Itemized modification records:
= = =

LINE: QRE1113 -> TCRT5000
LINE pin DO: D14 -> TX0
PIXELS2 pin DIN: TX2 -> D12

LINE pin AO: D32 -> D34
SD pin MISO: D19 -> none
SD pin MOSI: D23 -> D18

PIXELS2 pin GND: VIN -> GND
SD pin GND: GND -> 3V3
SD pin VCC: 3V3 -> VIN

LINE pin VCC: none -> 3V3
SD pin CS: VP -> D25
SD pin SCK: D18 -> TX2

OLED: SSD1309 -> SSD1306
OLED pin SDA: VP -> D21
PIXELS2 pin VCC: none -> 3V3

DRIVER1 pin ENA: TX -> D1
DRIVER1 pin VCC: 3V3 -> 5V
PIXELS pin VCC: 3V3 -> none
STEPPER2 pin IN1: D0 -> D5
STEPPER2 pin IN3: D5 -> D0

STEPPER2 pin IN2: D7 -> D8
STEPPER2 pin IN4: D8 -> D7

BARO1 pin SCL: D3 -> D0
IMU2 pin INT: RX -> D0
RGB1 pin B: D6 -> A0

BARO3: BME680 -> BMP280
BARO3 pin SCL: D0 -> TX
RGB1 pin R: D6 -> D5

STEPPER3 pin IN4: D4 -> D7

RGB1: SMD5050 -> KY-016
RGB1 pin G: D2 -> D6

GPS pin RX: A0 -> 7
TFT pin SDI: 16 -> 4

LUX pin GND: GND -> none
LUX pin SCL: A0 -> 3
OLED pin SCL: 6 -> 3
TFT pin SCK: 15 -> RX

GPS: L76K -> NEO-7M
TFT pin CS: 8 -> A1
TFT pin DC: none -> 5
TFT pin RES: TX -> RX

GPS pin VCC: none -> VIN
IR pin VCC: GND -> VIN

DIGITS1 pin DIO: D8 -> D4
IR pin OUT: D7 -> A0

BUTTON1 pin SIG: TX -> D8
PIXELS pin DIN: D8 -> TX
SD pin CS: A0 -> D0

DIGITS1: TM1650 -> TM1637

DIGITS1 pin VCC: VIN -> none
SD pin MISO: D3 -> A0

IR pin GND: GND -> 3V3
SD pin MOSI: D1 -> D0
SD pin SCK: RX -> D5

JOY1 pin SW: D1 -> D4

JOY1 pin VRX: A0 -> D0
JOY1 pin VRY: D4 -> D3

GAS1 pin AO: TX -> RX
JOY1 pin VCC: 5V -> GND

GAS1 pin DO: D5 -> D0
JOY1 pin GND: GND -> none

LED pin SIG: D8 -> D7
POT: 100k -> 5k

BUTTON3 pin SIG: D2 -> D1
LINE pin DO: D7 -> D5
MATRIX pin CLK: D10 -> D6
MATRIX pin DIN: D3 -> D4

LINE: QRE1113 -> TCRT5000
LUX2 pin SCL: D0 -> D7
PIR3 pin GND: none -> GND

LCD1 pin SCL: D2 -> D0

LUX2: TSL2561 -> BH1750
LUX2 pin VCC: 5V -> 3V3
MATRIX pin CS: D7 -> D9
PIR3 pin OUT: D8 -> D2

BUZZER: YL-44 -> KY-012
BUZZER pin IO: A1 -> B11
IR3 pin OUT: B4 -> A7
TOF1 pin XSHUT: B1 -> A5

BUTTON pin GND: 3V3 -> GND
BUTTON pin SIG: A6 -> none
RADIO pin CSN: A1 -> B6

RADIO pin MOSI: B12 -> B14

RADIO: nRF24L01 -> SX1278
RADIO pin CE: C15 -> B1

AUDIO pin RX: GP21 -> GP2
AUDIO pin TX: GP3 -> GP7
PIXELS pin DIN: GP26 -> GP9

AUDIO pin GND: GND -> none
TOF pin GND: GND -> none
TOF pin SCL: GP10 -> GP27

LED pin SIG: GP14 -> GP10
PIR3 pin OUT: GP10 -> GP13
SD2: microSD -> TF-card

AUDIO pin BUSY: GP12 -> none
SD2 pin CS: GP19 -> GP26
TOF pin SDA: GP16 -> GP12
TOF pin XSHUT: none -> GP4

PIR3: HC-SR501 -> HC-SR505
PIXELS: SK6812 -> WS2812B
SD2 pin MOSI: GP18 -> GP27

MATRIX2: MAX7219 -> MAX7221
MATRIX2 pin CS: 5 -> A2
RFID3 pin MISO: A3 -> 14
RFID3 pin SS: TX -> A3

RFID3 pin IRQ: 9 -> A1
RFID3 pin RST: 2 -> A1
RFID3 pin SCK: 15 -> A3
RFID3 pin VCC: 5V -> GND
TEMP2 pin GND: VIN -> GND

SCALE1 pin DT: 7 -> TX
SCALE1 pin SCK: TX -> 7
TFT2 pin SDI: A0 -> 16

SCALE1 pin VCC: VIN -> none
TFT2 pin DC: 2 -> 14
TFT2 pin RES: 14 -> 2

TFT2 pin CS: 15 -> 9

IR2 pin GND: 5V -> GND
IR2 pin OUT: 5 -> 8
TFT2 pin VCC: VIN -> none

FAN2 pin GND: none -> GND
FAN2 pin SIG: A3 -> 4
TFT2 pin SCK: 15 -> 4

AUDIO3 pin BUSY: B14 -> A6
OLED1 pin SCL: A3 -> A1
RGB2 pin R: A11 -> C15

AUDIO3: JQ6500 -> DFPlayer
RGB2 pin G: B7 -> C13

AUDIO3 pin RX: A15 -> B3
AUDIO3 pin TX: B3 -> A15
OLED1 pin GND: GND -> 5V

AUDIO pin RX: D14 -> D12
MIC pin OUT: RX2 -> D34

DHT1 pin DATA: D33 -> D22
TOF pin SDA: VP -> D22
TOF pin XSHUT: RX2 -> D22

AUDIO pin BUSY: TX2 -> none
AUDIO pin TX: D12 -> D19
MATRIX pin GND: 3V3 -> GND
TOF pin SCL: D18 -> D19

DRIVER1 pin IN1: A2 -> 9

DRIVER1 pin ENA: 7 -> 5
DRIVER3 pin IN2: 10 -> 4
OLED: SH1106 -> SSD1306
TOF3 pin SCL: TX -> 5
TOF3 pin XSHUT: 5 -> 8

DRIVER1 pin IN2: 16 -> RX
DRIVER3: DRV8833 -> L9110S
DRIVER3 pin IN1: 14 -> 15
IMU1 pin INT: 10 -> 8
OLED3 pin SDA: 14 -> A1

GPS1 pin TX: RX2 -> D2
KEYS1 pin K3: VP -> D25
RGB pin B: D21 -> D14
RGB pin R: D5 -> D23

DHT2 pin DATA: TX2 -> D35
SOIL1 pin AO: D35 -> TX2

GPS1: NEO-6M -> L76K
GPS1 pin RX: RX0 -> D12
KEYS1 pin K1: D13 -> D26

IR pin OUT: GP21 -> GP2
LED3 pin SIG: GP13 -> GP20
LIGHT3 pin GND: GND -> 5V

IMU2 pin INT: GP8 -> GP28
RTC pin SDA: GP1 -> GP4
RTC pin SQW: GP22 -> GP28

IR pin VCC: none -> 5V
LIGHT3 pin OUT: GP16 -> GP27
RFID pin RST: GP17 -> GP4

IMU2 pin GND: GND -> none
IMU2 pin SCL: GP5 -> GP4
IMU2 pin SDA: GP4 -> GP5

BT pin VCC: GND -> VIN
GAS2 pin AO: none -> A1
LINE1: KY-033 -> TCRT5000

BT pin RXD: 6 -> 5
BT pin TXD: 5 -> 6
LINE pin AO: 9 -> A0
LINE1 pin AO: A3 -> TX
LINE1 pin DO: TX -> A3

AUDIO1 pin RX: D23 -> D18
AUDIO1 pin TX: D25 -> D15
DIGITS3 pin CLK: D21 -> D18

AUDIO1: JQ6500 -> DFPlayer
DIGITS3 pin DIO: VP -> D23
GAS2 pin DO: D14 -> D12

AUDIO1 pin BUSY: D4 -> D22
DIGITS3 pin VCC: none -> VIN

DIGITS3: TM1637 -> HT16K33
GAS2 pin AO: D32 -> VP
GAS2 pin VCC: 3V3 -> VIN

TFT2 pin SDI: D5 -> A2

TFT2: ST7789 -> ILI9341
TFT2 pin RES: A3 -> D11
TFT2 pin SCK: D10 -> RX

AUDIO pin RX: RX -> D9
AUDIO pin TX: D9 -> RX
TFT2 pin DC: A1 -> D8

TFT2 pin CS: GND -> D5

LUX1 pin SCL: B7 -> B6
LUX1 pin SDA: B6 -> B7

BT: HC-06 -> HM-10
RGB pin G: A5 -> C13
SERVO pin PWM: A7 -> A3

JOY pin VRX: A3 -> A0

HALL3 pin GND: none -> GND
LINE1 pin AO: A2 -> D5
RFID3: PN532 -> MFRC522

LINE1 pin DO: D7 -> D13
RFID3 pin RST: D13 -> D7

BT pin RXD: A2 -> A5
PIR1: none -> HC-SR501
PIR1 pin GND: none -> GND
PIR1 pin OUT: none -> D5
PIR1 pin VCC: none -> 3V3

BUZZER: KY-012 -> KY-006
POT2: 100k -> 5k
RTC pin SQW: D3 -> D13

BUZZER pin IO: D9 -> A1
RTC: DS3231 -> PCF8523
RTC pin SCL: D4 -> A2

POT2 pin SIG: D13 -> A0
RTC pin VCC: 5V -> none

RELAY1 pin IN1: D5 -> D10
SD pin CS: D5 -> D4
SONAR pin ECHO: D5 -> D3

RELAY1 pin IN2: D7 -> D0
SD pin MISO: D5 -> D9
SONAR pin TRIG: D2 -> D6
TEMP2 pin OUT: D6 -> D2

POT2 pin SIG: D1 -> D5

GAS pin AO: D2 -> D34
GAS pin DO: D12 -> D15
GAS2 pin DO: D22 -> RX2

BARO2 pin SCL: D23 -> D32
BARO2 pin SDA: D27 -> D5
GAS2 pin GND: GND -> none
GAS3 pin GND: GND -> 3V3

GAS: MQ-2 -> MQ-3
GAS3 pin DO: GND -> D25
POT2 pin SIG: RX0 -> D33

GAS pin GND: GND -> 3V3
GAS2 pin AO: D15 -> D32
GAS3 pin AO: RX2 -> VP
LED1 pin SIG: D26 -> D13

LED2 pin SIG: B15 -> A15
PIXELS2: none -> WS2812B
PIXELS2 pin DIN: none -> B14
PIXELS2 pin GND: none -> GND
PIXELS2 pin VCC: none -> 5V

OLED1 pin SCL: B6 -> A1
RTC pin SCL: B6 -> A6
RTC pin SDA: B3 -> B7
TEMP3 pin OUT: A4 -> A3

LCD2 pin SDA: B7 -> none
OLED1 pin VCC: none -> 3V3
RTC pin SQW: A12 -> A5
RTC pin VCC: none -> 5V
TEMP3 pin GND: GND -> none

= = =

**Brief**.
Nothing but the lines above from the one containing "STEPPER3 pin IN4: D4 -> D7" through the one containing "DIGITS1: TM1650 -> TM1637" should appear in the answer, each repeated exactly.

**Written answer**.
STEPPER3 pin IN4: D4 -> D7

RGB1: SMD5050 -> KY-016
RGB1 pin G: D2 -> D6

GPS pin RX: A0 -> 7
TFT pin SDI: 16 -> 4

LUX pin GND: GND -> none
LUX pin SCL: A0 -> 3
OLED pin SCL: 6 -> 3
TFT pin SCK: 15 -> RX

GPS: L76K -> NEO-7M
TFT pin CS: 8 -> A1
TFT pin DC: none -> 5
TFT pin RES: TX -> RX

GPS pin VCC: none -> VIN
IR pin VCC: GND -> VIN

DIGITS1 pin DIO: D8 -> D4
IR pin OUT: D7 -> A0

BUTTON1 pin SIG: TX -> D8
PIXELS pin DIN: D8 -> TX
SD pin CS: A0 -> D0

DIGITS1: TM1650 -> TM1637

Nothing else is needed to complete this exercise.